## [Task prompt]
Find each line below where the word "spoon" occurs, and copy it.

## [Data to use]
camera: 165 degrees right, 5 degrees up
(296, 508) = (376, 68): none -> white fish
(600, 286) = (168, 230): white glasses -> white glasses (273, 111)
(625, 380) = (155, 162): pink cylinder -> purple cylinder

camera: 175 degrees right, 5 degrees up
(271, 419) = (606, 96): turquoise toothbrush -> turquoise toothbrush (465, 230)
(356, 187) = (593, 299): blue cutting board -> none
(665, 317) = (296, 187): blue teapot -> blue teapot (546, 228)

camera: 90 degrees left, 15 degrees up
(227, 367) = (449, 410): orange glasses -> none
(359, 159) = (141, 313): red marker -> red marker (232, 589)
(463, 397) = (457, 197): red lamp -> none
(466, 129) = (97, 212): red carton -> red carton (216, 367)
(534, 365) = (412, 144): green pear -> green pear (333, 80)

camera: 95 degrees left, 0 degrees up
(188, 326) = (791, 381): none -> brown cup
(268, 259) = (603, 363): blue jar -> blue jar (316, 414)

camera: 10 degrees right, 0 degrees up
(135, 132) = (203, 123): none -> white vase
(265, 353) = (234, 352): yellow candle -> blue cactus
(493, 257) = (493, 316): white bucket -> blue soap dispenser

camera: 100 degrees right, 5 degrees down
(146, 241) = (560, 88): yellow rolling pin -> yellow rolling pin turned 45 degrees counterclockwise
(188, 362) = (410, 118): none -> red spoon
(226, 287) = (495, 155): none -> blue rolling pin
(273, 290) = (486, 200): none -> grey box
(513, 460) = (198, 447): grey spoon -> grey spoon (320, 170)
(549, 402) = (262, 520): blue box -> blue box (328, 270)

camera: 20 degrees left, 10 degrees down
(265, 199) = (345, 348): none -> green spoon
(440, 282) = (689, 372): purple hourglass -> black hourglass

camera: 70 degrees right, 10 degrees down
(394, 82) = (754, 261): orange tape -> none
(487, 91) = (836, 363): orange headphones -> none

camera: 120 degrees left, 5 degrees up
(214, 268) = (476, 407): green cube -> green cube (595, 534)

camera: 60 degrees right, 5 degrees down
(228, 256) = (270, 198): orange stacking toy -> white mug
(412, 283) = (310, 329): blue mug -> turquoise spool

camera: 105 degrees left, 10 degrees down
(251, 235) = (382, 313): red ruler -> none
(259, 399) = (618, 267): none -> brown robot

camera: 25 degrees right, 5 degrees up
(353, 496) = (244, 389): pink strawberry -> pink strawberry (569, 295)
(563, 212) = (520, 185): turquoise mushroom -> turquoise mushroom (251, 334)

## [Answer section]
(188, 362) = (410, 118): none -> red spoon
(513, 460) = (198, 447): grey spoon -> grey spoon (320, 170)
(265, 199) = (345, 348): none -> green spoon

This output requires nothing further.